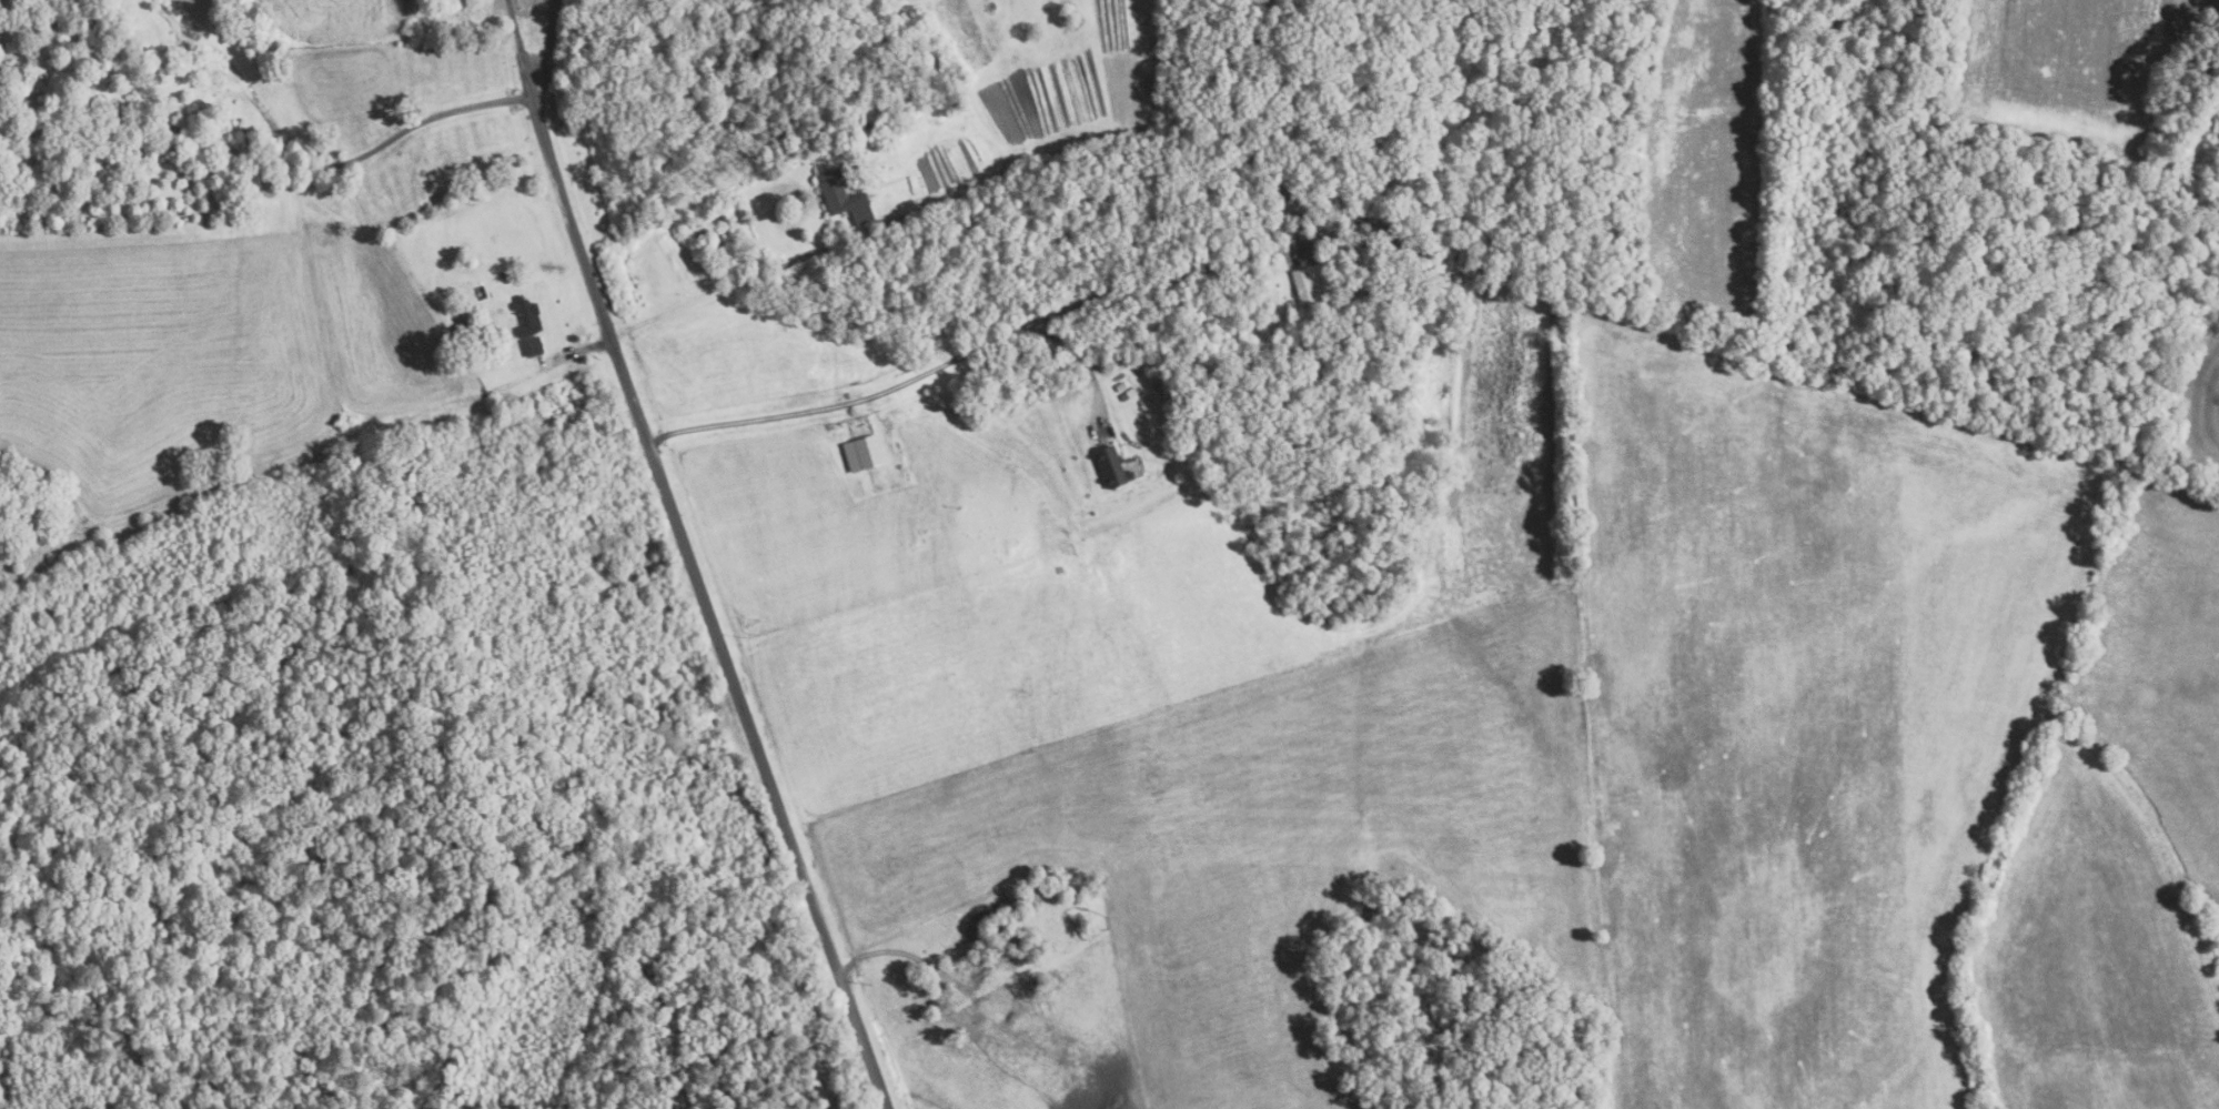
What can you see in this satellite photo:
crop: (913, 2)
road: (552, 34)
road: (520, 48)
crop: (2073, 71)
road: (539, 84)
building: (866, 126)
crop: (1705, 157)
road: (268, 160)
building: (1309, 186)
building: (1281, 187)
building: (843, 197)
building: (1332, 200)
building: (889, 226)
building: (503, 274)
building: (1307, 282)
road: (739, 284)
building: (530, 316)
building: (535, 346)
road: (963, 357)
road: (1084, 363)
building: (1118, 385)
crop: (2198, 393)
building: (1125, 395)
building: (860, 453)
road: (306, 457)
building: (1108, 468)
road: (704, 604)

:::

What is needed is every line of the records above that contains the word "crop".

» **Response area**:
crop: (913, 2)
crop: (2073, 71)
crop: (1705, 157)
crop: (2198, 393)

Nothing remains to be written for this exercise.